**Task objective**
Output each entry verbatim. Leave the images out.

**Object change listings**
========
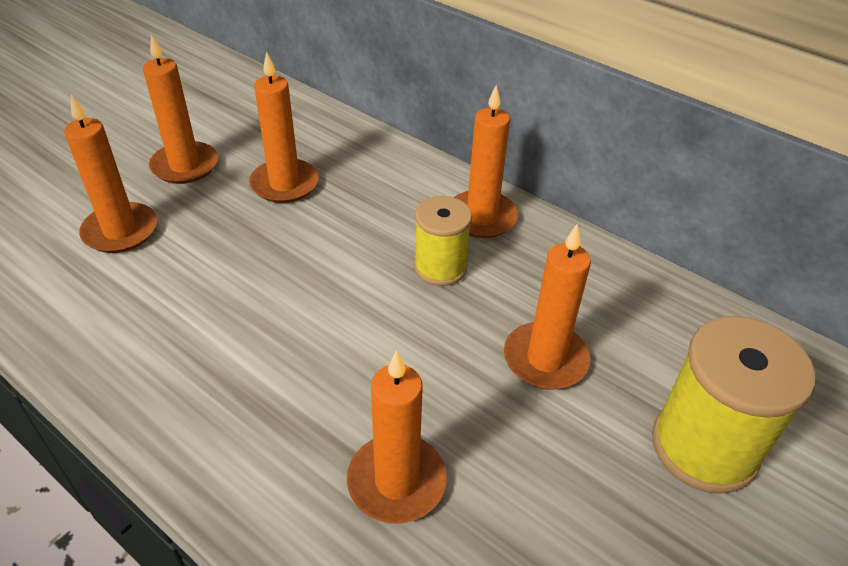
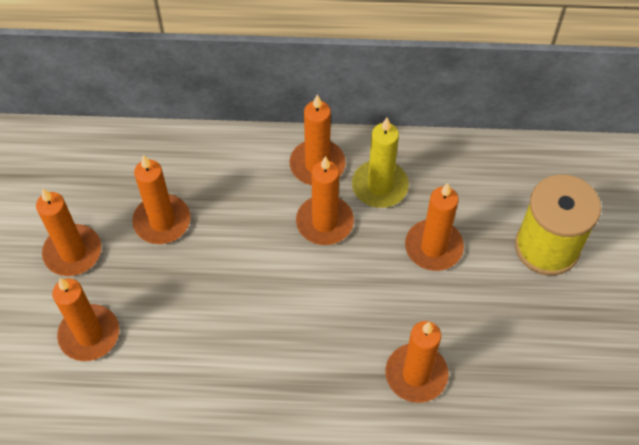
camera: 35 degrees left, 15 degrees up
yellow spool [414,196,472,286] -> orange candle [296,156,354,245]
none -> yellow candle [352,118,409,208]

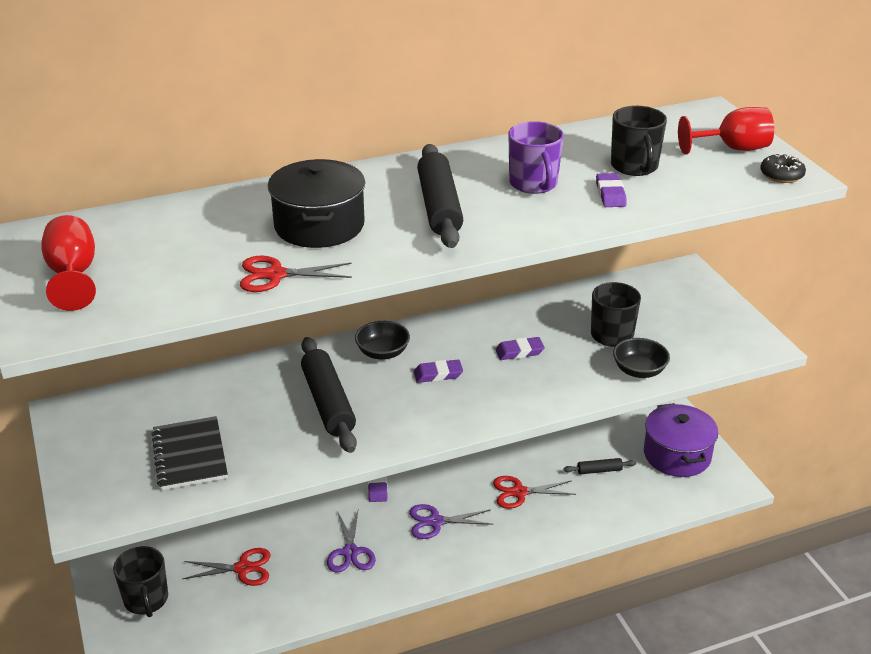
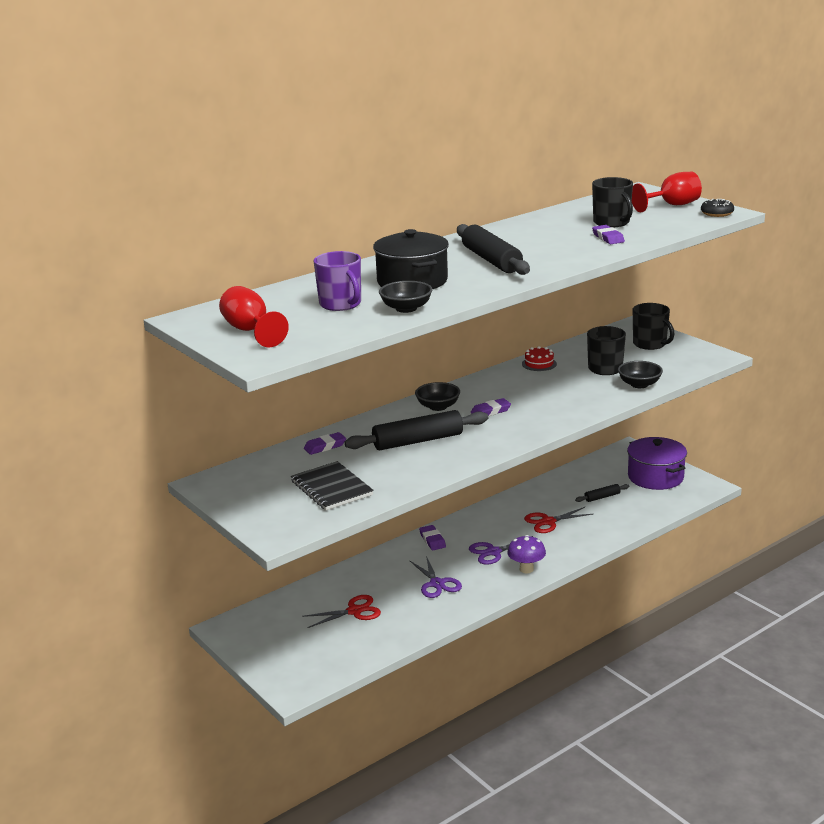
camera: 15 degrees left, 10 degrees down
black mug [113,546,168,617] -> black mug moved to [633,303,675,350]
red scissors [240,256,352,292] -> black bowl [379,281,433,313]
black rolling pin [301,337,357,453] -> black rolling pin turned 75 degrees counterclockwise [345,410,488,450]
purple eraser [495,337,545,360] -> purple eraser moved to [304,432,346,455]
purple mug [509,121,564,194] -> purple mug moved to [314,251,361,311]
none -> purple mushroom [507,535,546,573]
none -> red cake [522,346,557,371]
========
**The completed task**
camera: 35 degrees left, 15 degrees up
yellow spool [414,196,472,286] -> orange candle [296,156,354,245]
none -> yellow candle [352,118,409,208]

camera: 15 degrees left, 10 degrees down
black mug [113,546,168,617] -> black mug moved to [633,303,675,350]
red scissors [240,256,352,292] -> black bowl [379,281,433,313]
black rolling pin [301,337,357,453] -> black rolling pin turned 75 degrees counterclockwise [345,410,488,450]
purple eraser [495,337,545,360] -> purple eraser moved to [304,432,346,455]
purple mug [509,121,564,194] -> purple mug moved to [314,251,361,311]
none -> purple mushroom [507,535,546,573]
none -> red cake [522,346,557,371]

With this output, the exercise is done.